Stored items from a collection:
»»
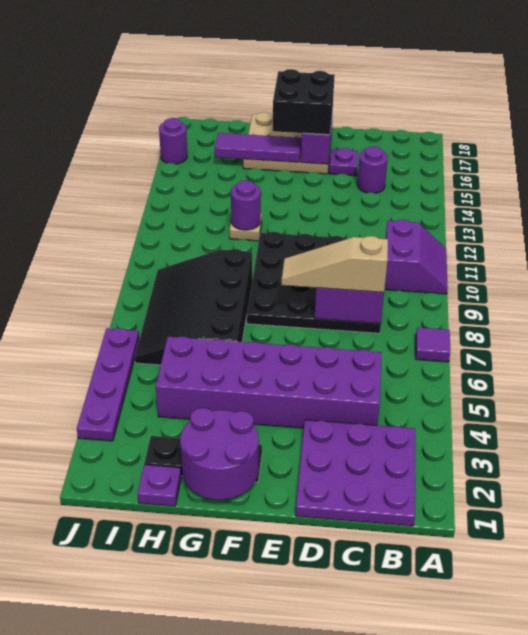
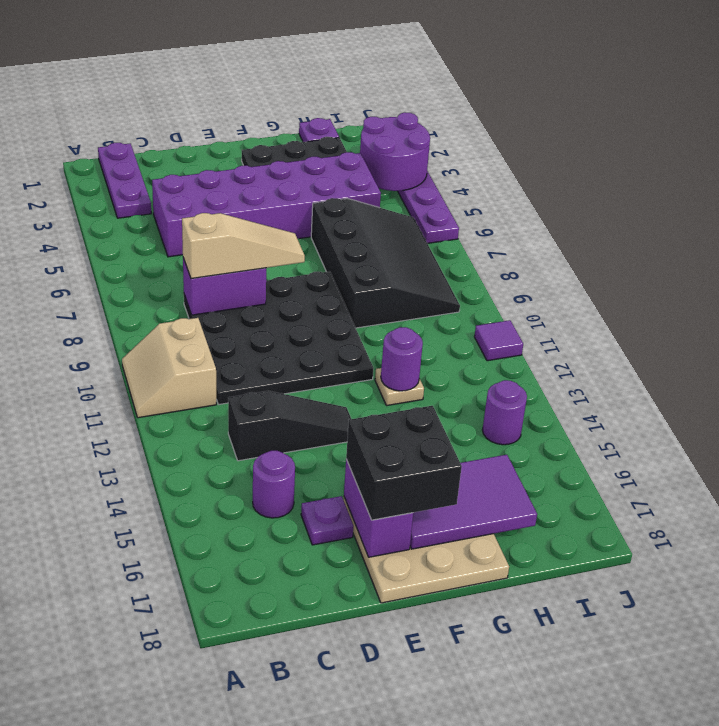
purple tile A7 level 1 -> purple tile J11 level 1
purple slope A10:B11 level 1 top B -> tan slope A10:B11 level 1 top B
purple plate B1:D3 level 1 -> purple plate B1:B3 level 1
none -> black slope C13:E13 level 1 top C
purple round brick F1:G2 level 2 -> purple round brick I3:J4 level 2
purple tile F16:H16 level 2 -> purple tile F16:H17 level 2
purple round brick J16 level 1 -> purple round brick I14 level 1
««
Exercise ::
With the images left out, set down each record exactly as it appears.

Response box ::
purple tile A7 level 1 -> purple tile J11 level 1
purple slope A10:B11 level 1 top B -> tan slope A10:B11 level 1 top B
purple plate B1:D3 level 1 -> purple plate B1:B3 level 1
none -> black slope C13:E13 level 1 top C
purple round brick F1:G2 level 2 -> purple round brick I3:J4 level 2
purple tile F16:H16 level 2 -> purple tile F16:H17 level 2
purple round brick J16 level 1 -> purple round brick I14 level 1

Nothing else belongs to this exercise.